(Data for analysis begins)

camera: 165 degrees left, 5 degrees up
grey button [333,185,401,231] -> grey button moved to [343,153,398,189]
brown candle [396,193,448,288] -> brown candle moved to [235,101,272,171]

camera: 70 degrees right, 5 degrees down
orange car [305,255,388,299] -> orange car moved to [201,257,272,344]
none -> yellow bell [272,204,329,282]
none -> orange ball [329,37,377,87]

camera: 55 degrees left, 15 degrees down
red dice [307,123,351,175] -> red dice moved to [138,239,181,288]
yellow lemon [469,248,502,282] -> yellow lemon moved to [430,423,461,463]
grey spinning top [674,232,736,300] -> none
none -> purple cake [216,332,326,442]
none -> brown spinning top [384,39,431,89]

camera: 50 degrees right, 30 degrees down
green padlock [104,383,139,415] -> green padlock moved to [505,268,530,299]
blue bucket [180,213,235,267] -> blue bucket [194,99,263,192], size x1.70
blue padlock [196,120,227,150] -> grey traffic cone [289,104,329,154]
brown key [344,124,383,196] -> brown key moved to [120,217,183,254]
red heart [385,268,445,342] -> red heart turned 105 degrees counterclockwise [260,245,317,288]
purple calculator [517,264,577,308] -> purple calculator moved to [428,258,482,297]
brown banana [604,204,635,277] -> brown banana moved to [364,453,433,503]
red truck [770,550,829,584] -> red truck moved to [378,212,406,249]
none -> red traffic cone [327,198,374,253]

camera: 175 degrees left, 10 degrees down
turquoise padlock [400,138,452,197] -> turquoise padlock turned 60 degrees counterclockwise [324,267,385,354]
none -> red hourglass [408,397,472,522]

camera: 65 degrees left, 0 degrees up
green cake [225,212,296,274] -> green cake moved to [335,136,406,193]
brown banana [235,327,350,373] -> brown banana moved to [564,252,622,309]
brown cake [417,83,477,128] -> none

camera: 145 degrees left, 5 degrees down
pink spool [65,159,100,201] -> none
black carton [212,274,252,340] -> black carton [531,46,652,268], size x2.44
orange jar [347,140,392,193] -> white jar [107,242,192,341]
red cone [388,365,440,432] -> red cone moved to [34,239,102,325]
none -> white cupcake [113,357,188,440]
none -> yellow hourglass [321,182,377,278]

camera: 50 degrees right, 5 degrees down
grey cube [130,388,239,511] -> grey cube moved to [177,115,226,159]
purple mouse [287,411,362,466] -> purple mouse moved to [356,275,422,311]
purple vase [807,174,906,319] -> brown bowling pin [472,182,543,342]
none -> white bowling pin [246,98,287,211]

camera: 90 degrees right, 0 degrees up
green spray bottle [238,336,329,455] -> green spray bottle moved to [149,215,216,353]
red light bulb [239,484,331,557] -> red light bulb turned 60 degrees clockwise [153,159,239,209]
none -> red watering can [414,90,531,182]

(Data for analysis ends)

(Prompt):
Look through the records and copy every line that has the word "bowling".

(Task solution):
purple vase [807,174,906,319] -> brown bowling pin [472,182,543,342]
none -> white bowling pin [246,98,287,211]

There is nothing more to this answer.